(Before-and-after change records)
◆ ◆ ◆

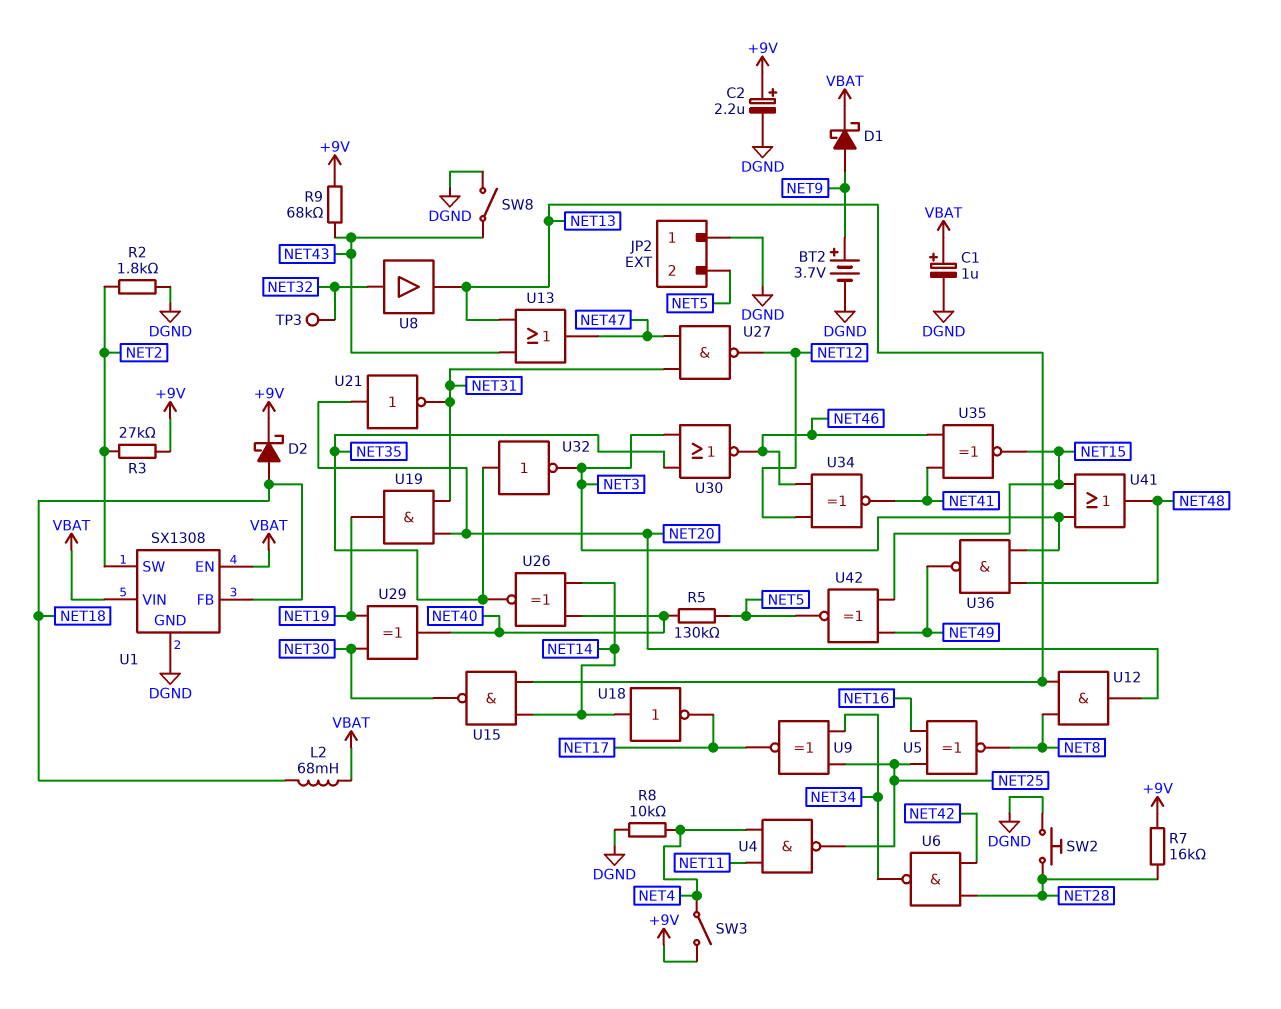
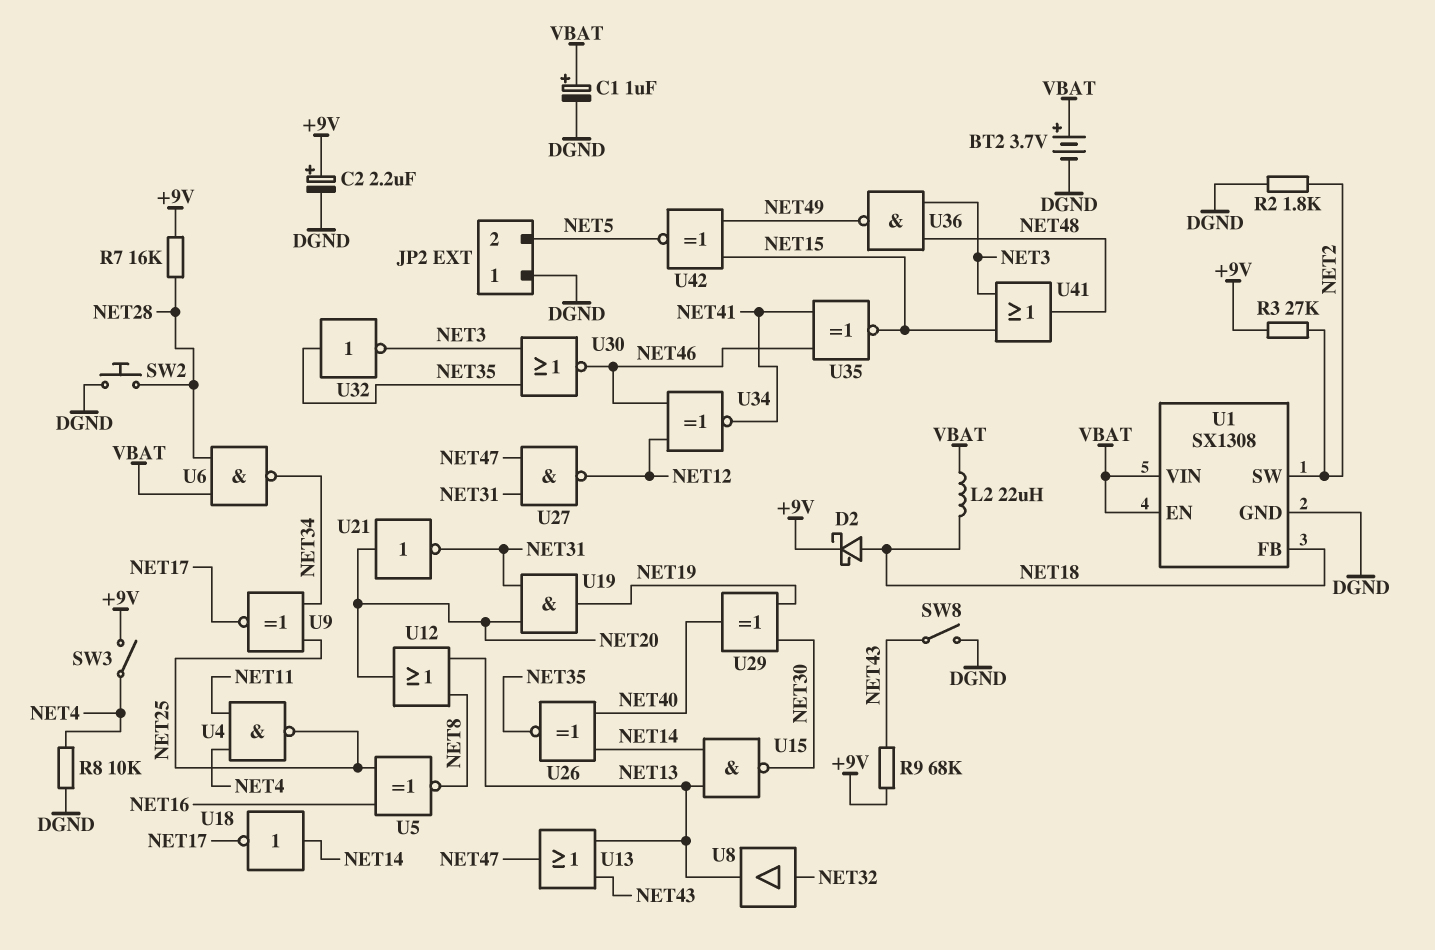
BT2: 3.7V (plus NET9, minus DGND) -> 3.7V (plus VBAT, minus DGND)
D1: schottky (A NET9, K VBAT) -> none
L2: 68mH (NET18, VBAT) -> 22uH (NET18, VBAT)
R5: 130k (NET5, NET40) -> none
TP3: test point (NET32) -> none
U6: NAND (in NET28, in NET42, out NET34) -> NAND (in NET28, in VBAT, out NET34)
U12: AND (in NET8, in NET13, out NET20) -> OR (in NET8, in NET13, out NET20)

◆ ◆ ◆

**Work instruction:**
From the records above, determine how many lines hold "none" and give only that number.

**Solution to this problem:**
3